Top of Excerpted data

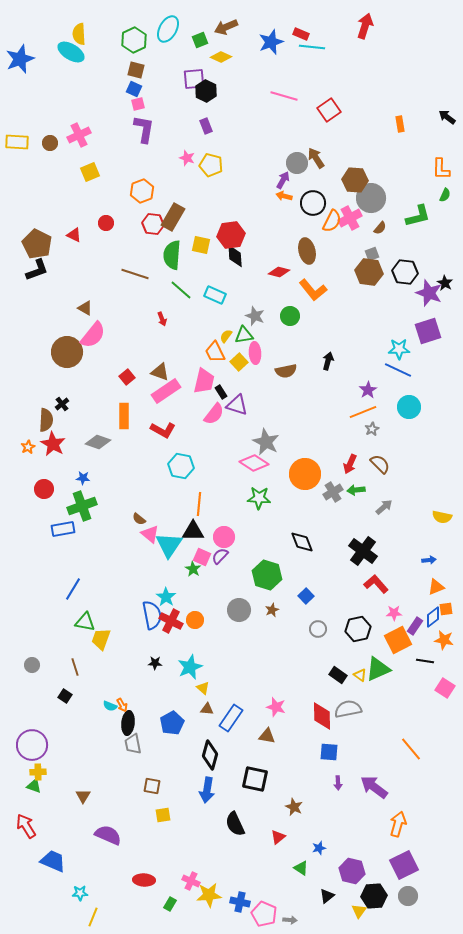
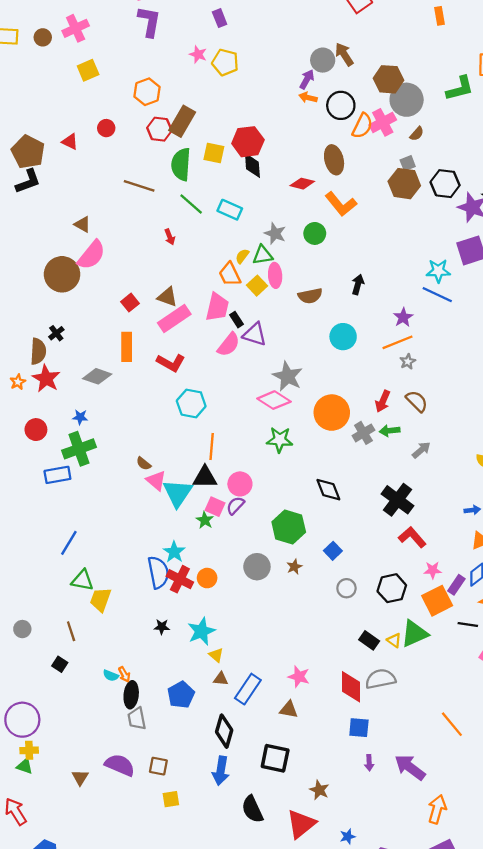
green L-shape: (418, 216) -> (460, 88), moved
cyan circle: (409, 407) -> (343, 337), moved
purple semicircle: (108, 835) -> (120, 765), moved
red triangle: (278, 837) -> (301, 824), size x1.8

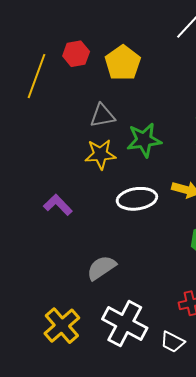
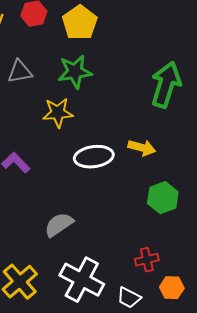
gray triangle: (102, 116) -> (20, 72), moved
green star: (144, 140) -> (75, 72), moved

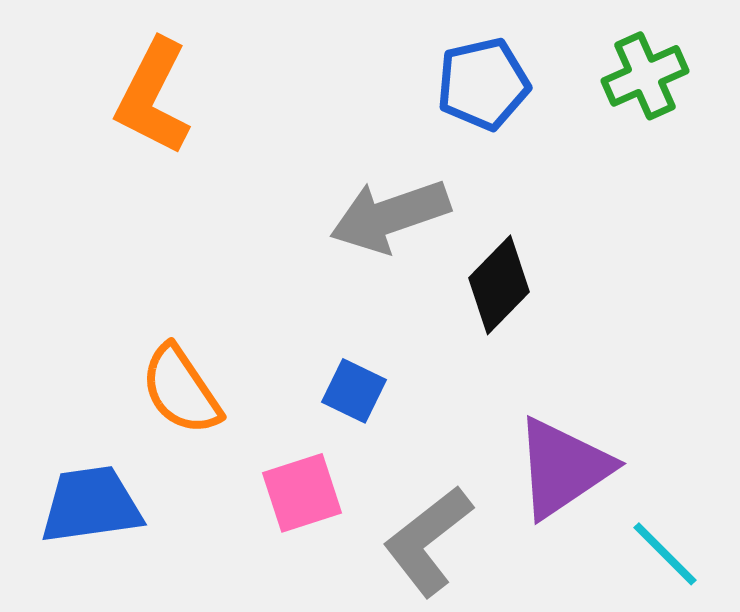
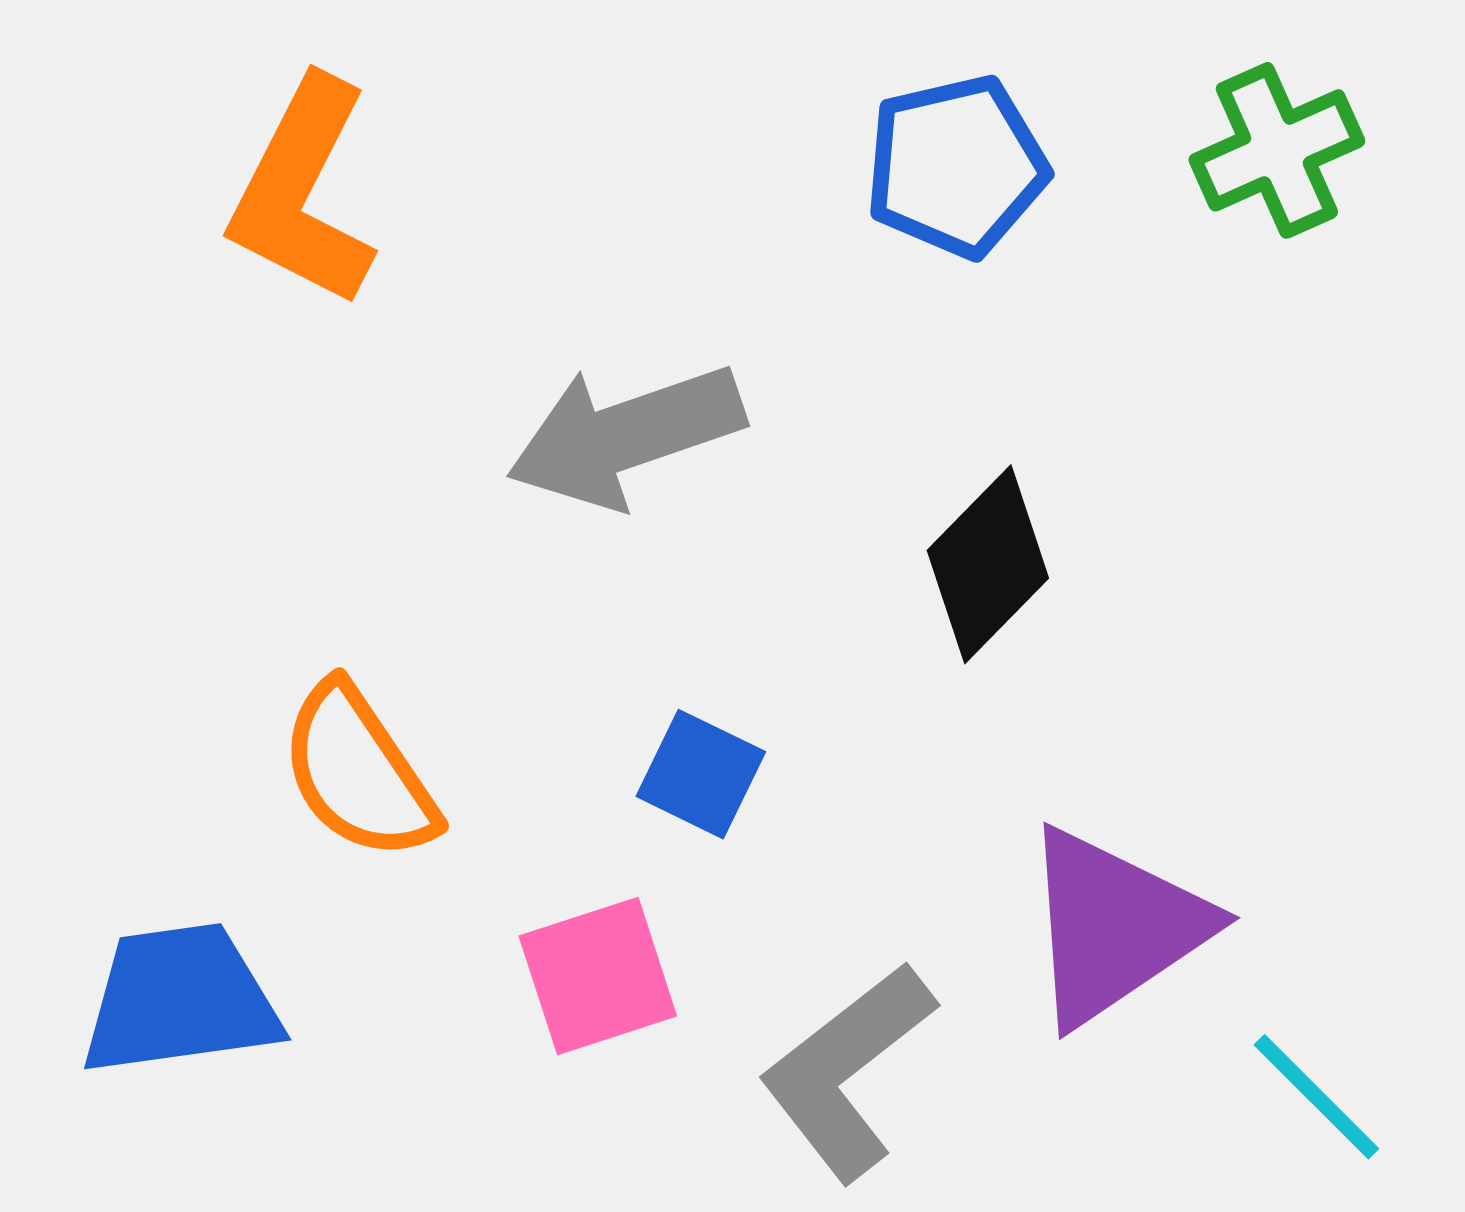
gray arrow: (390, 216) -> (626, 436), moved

Bottom of Excerpted data
Top of Excerpted data

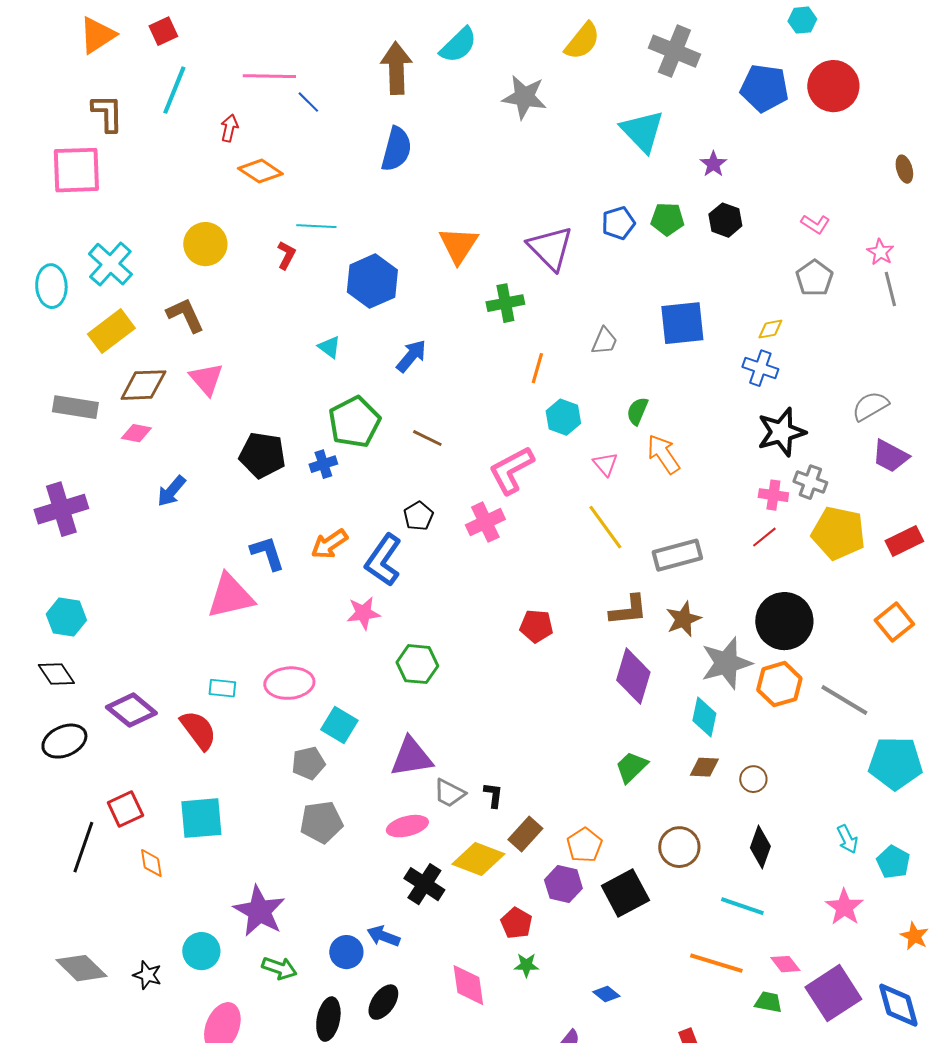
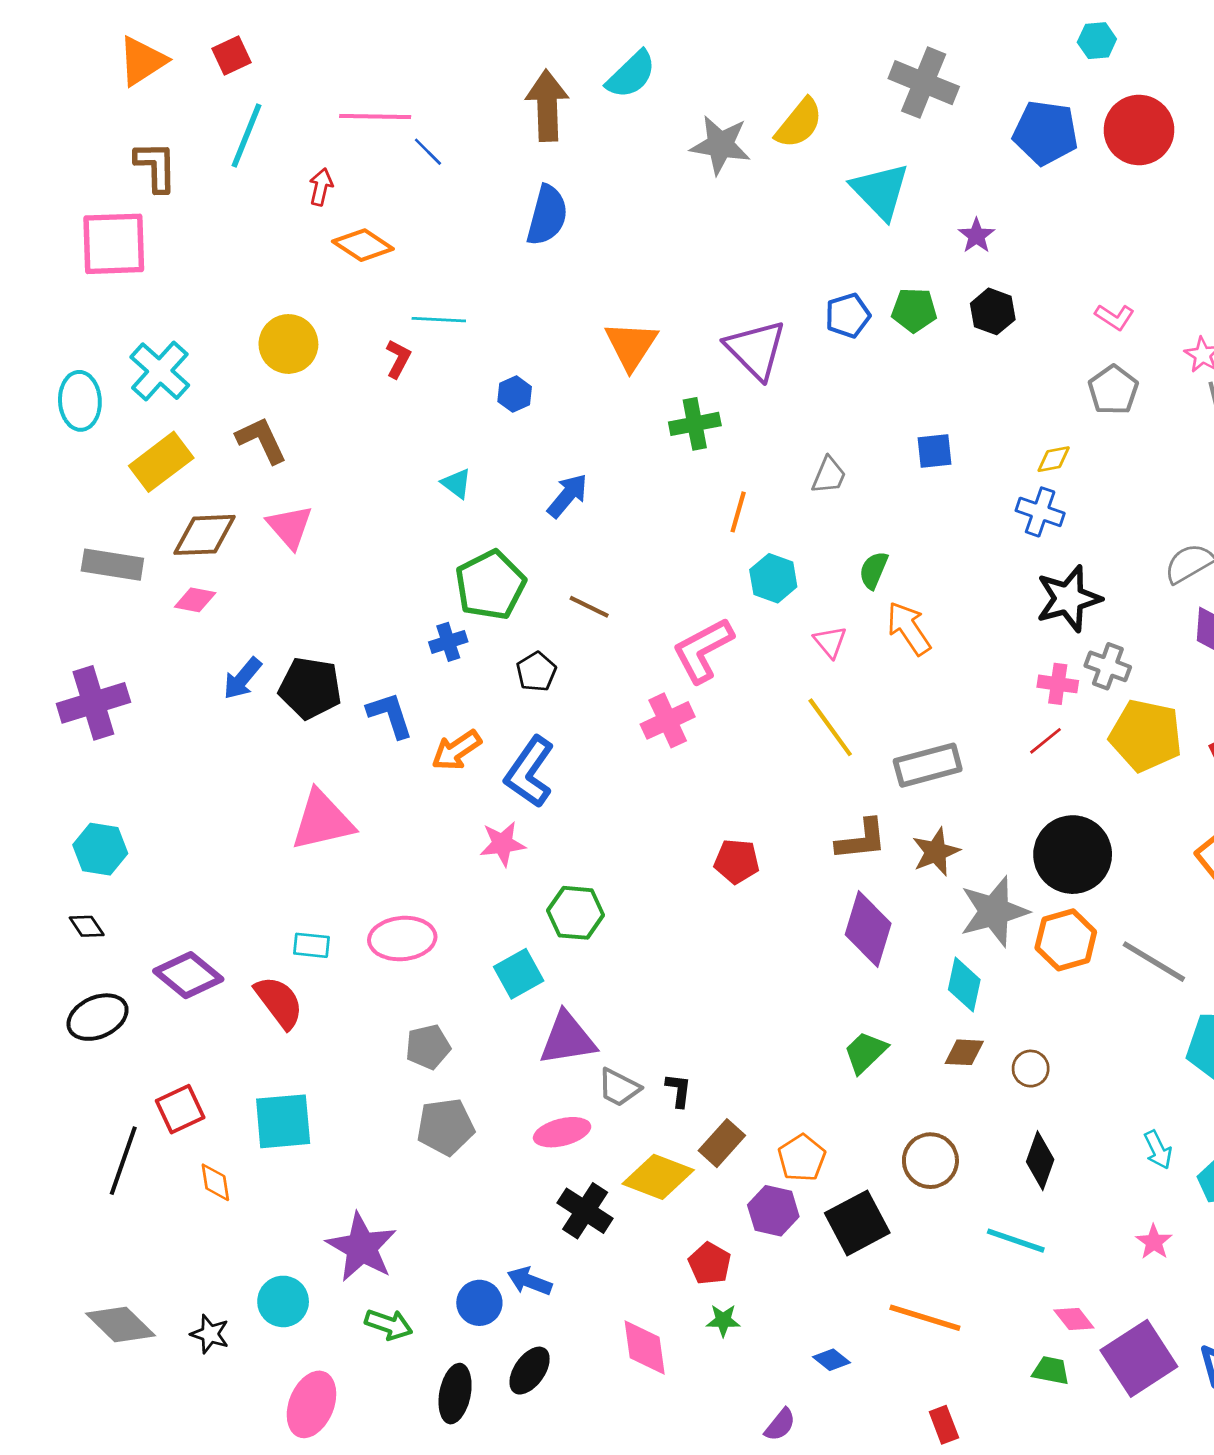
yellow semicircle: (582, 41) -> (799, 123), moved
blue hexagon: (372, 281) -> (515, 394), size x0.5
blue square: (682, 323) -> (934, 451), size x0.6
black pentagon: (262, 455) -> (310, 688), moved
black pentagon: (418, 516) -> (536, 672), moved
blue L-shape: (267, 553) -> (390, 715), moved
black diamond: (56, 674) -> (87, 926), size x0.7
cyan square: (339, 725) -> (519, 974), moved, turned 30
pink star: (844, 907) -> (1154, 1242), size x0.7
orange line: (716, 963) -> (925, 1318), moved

Bottom of Excerpted data
Top of Excerpted data

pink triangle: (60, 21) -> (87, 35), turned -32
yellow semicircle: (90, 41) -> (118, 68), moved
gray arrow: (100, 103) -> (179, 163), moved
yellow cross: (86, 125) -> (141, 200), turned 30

Bottom of Excerpted data

Above are some records; quote exactly and only the lines that begin at the line containing "green L-shape: (418, 216) -> (460, 88), moved" and stop after the line containing "gray triangle: (102, 116) -> (20, 72), moved", leaving out the pictures.

Response area
green L-shape: (418, 216) -> (460, 88), moved
cyan circle: (409, 407) -> (343, 337), moved
purple semicircle: (108, 835) -> (120, 765), moved
red triangle: (278, 837) -> (301, 824), size x1.8

gray triangle: (102, 116) -> (20, 72), moved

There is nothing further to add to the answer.